* [About this task]: For the data below, please report each line where the word "first" is found.

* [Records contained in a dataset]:

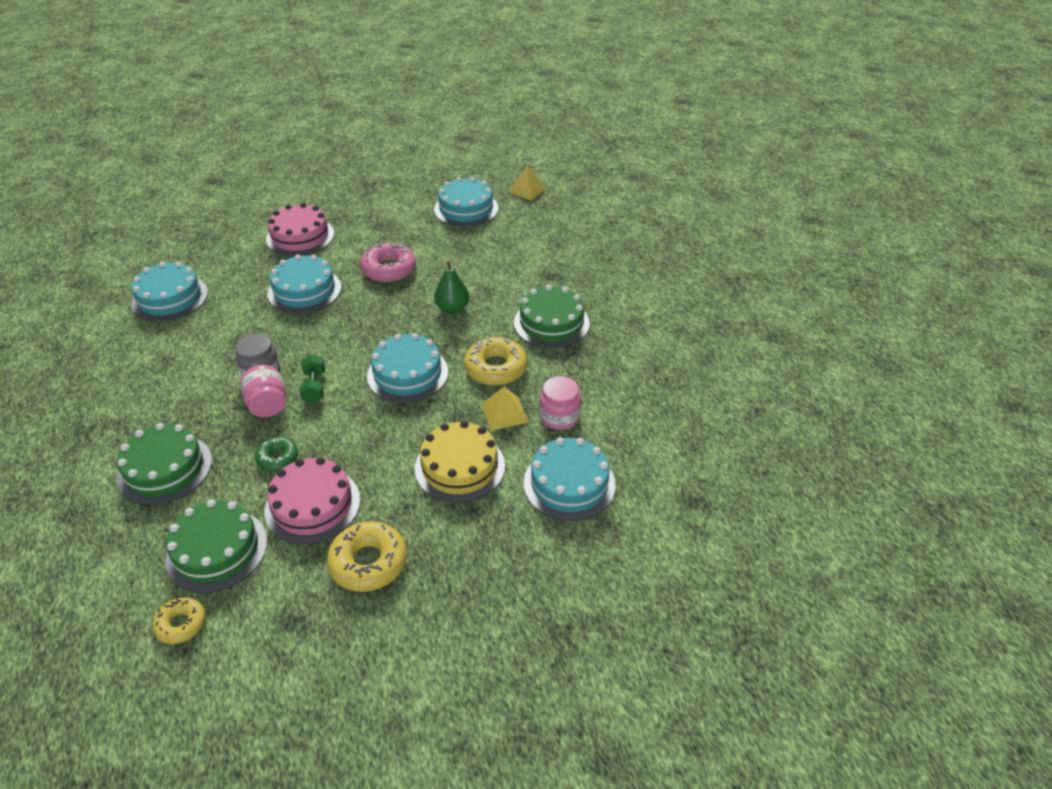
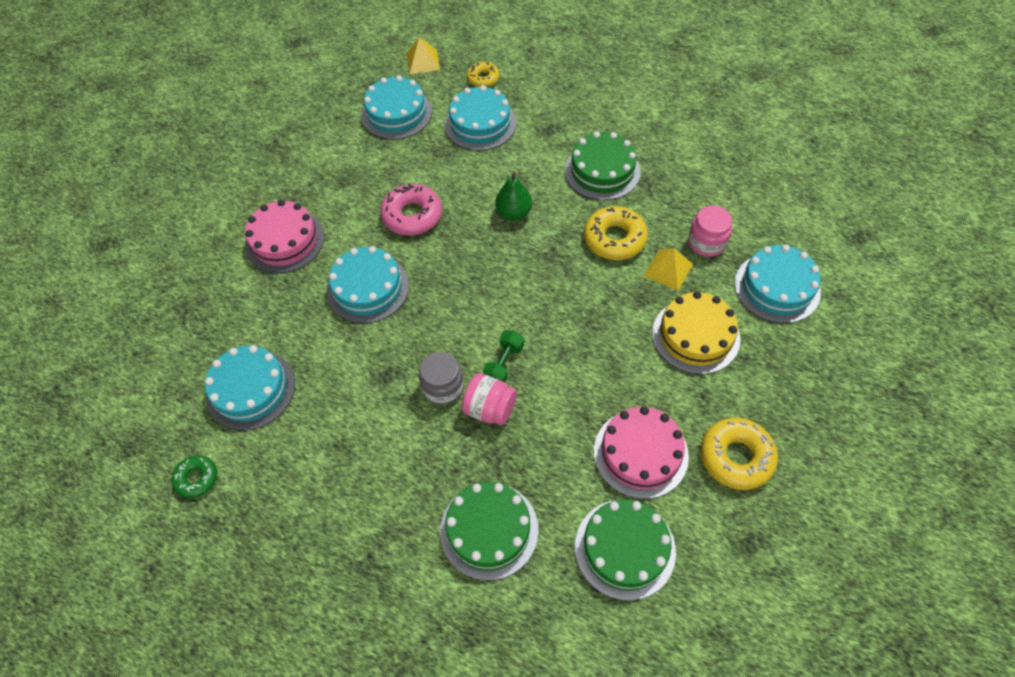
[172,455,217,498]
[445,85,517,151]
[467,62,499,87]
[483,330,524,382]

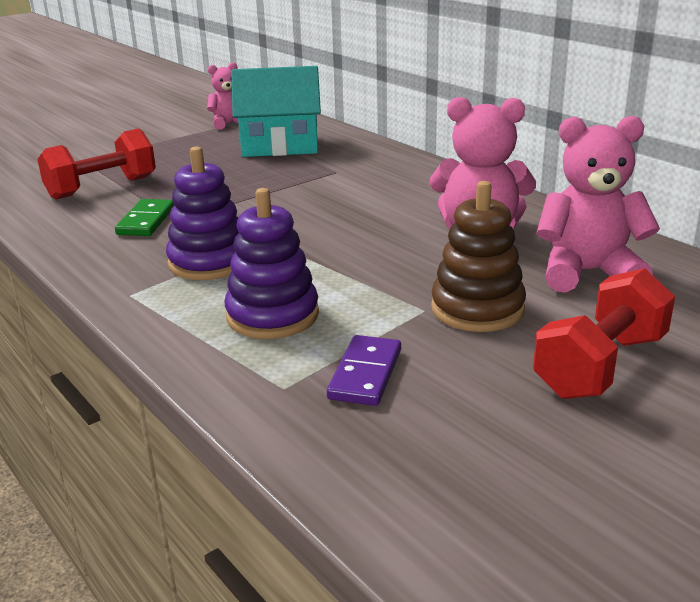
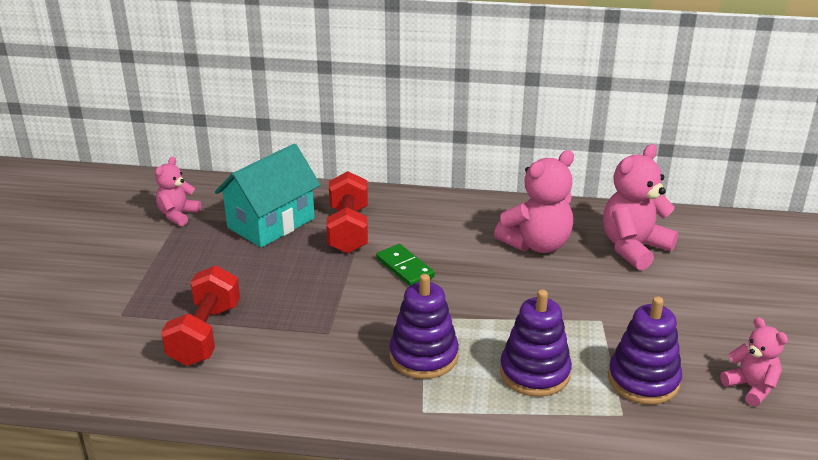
[326,171,368,253]
[376,244,435,286]
[608,297,682,405]
[720,317,788,406]
[431,181,526,332] (first image)

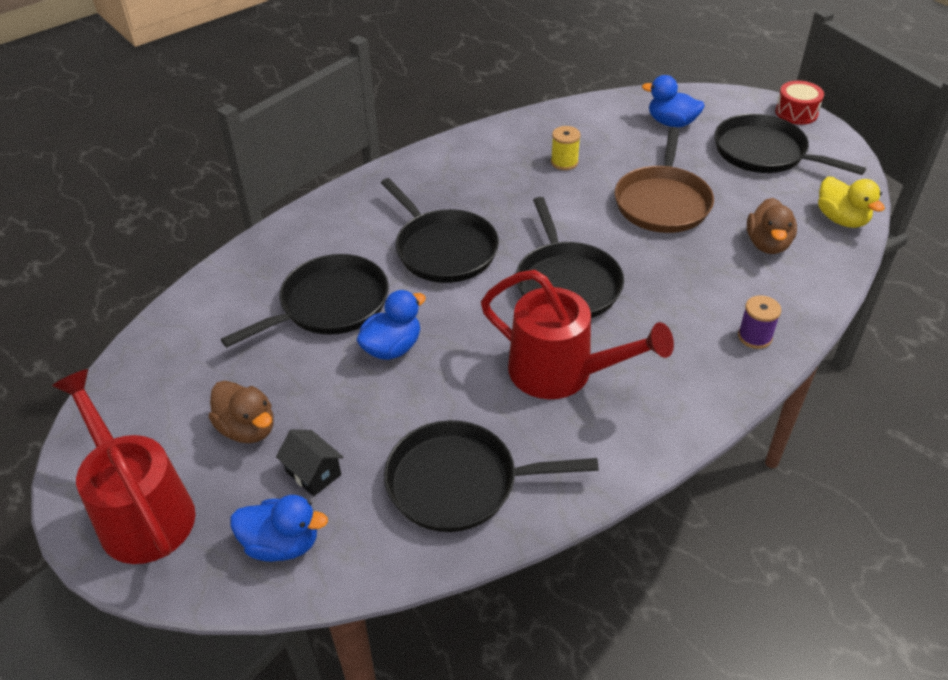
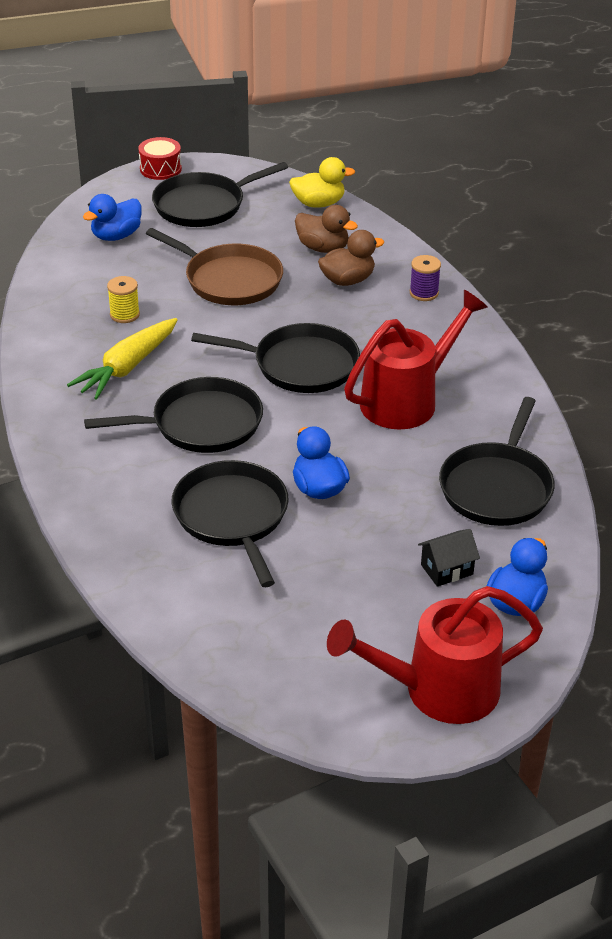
[67,318,178,400]
[318,230,384,286]

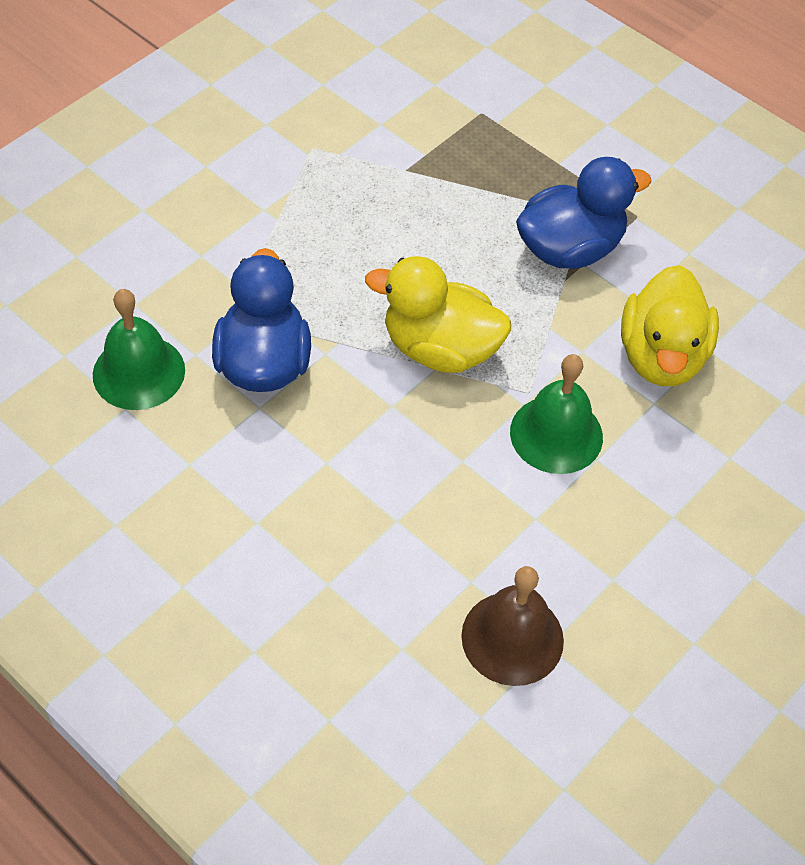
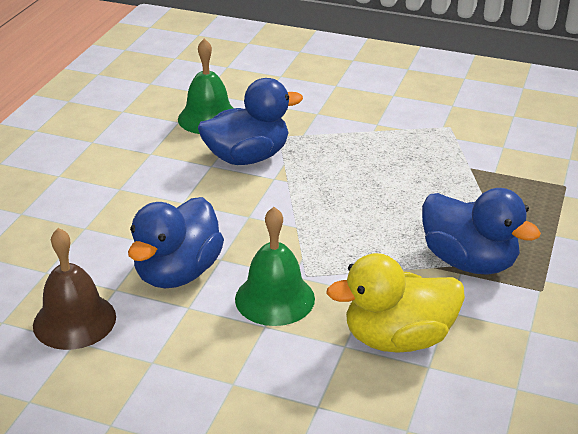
[128,197,224,289]
[365,256,511,373] (first image)

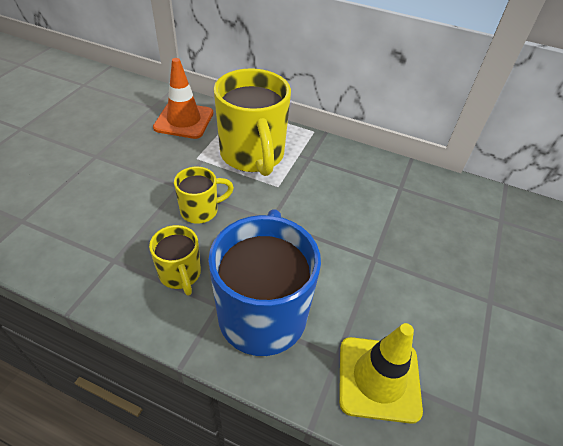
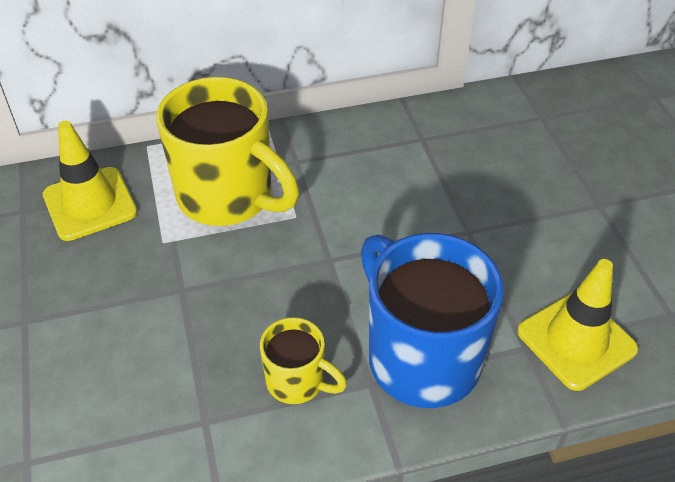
[43,121,137,241]
[174,167,234,224] (first image)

* [Answer to this exercise]:
[431,181,526,332] (first image)
[365,256,511,373] (first image)
[174,167,234,224] (first image)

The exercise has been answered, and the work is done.